#### The input ####

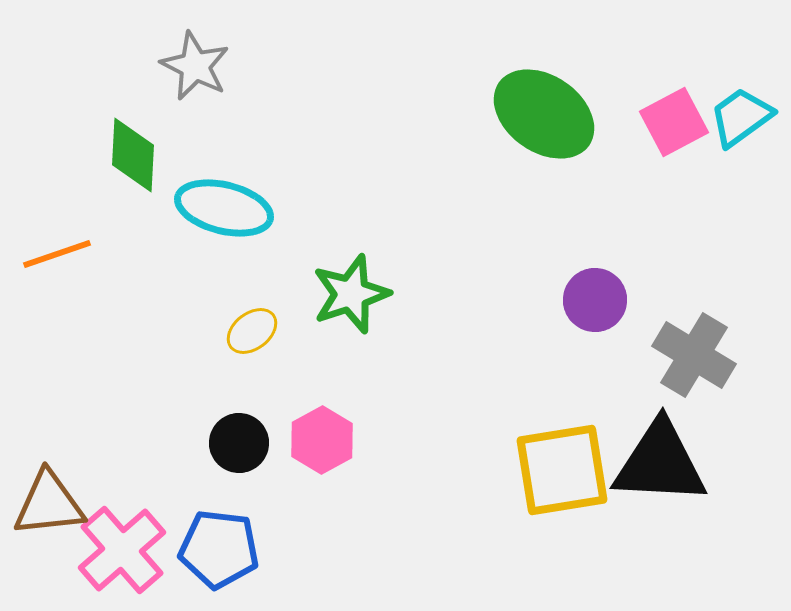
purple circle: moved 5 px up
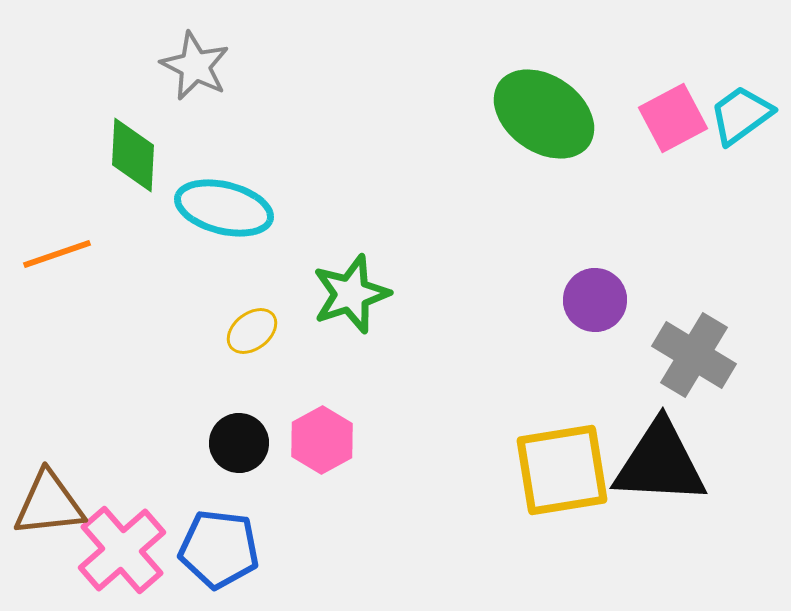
cyan trapezoid: moved 2 px up
pink square: moved 1 px left, 4 px up
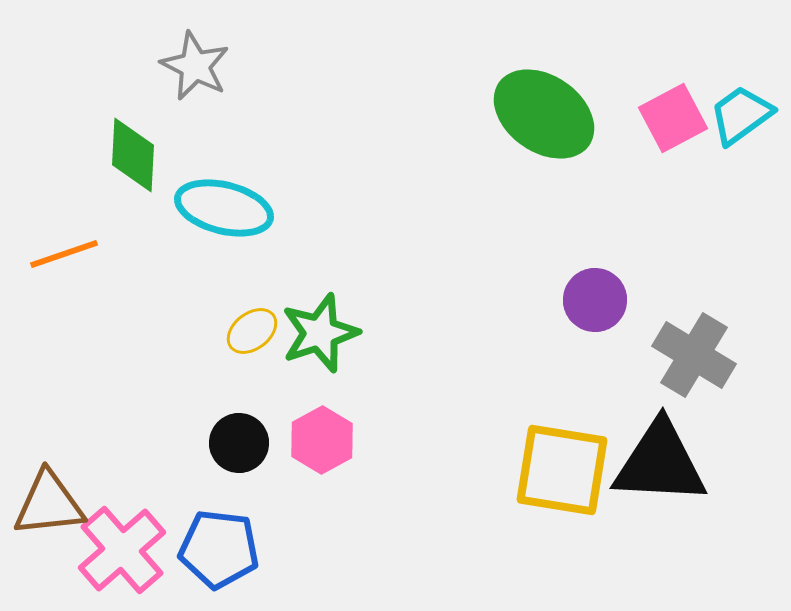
orange line: moved 7 px right
green star: moved 31 px left, 39 px down
yellow square: rotated 18 degrees clockwise
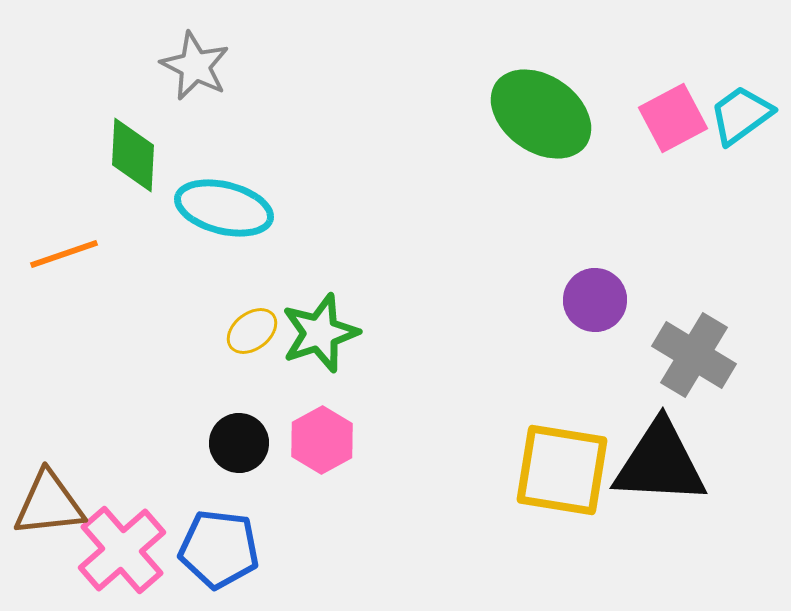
green ellipse: moved 3 px left
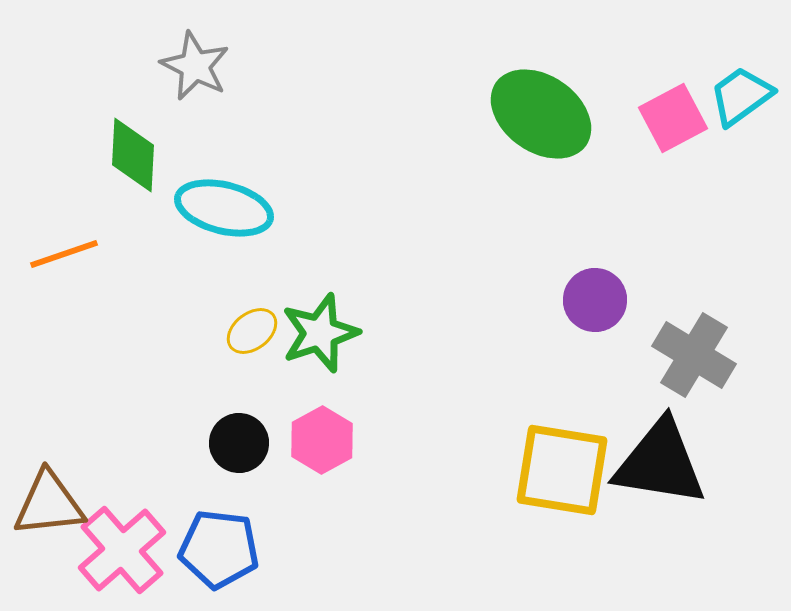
cyan trapezoid: moved 19 px up
black triangle: rotated 6 degrees clockwise
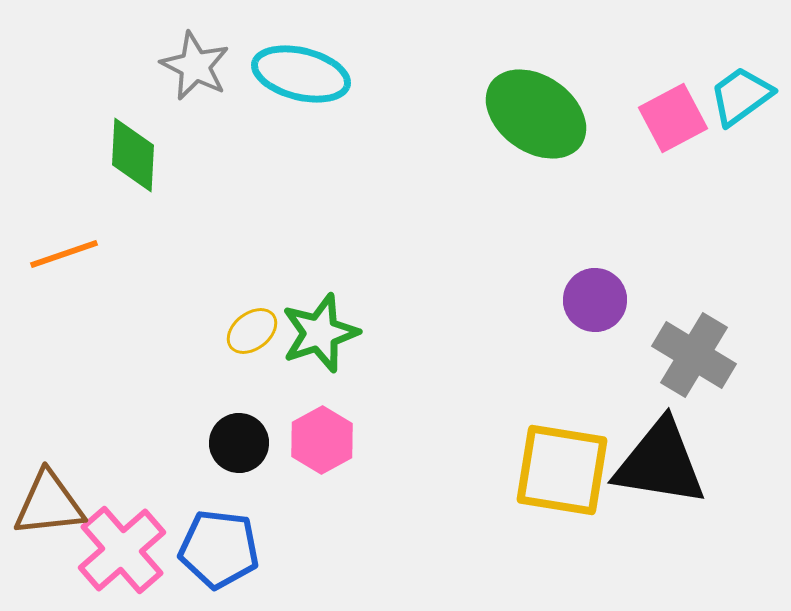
green ellipse: moved 5 px left
cyan ellipse: moved 77 px right, 134 px up
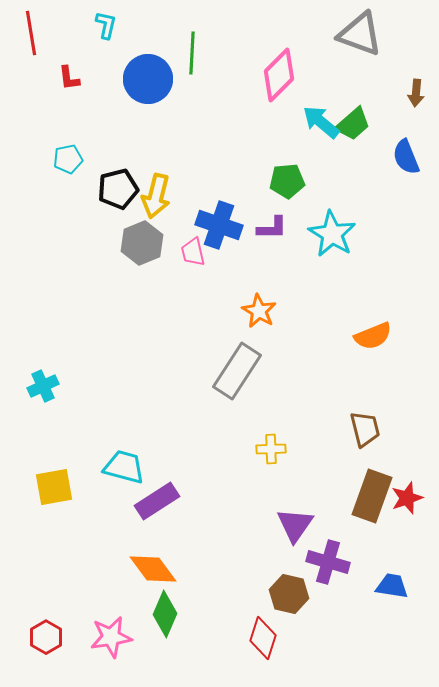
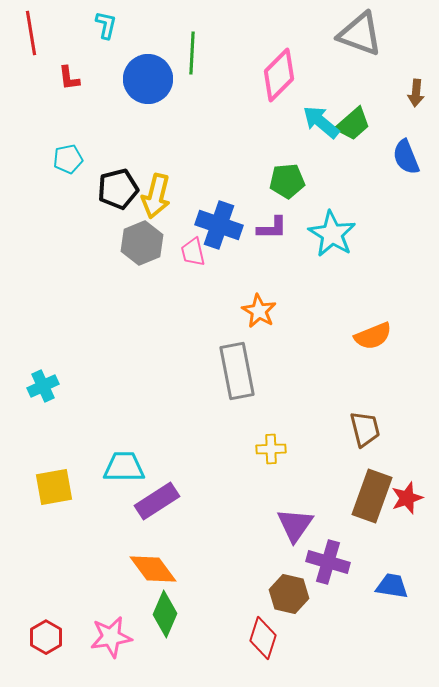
gray rectangle: rotated 44 degrees counterclockwise
cyan trapezoid: rotated 15 degrees counterclockwise
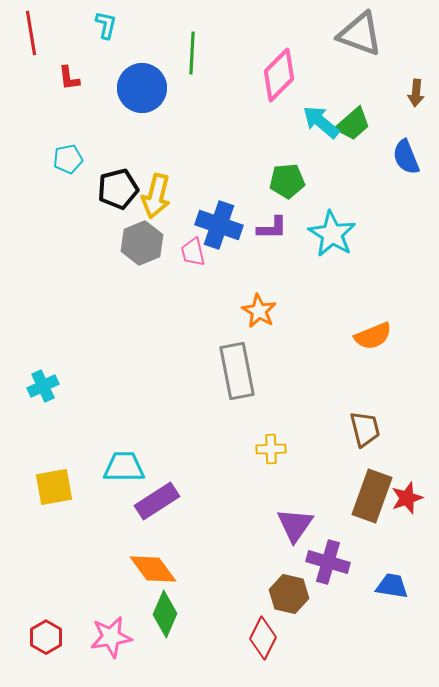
blue circle: moved 6 px left, 9 px down
red diamond: rotated 9 degrees clockwise
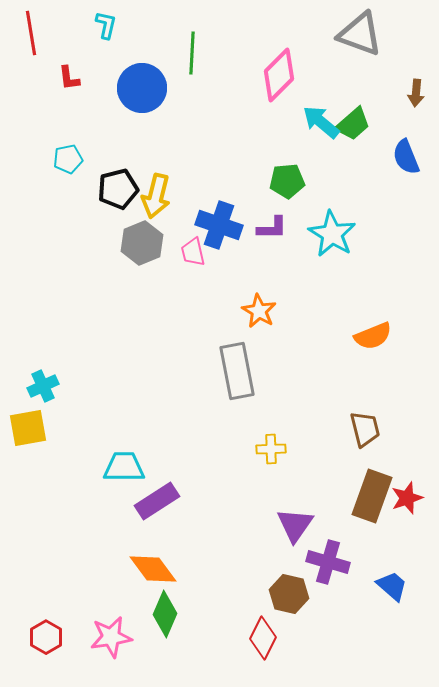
yellow square: moved 26 px left, 59 px up
blue trapezoid: rotated 32 degrees clockwise
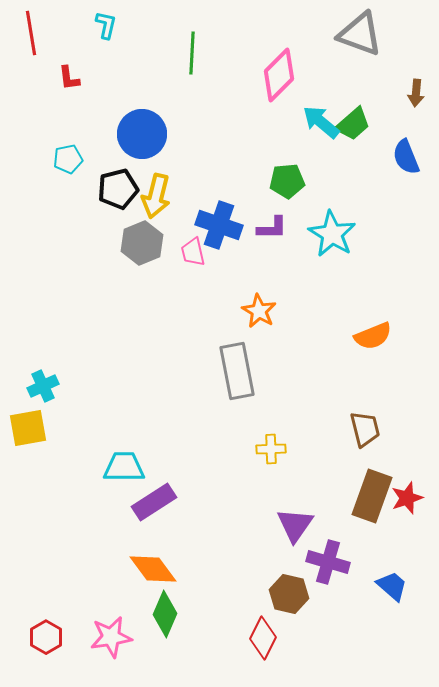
blue circle: moved 46 px down
purple rectangle: moved 3 px left, 1 px down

####

● **Your instructions**:
Pull out every line of the listing that contains the string "trapezoid" and copy each one in full. Matching is case-sensitive.

● **Final result**:
cyan trapezoid: moved 2 px up
cyan trapezoid: moved 19 px up
cyan trapezoid: rotated 15 degrees counterclockwise
blue trapezoid: rotated 32 degrees clockwise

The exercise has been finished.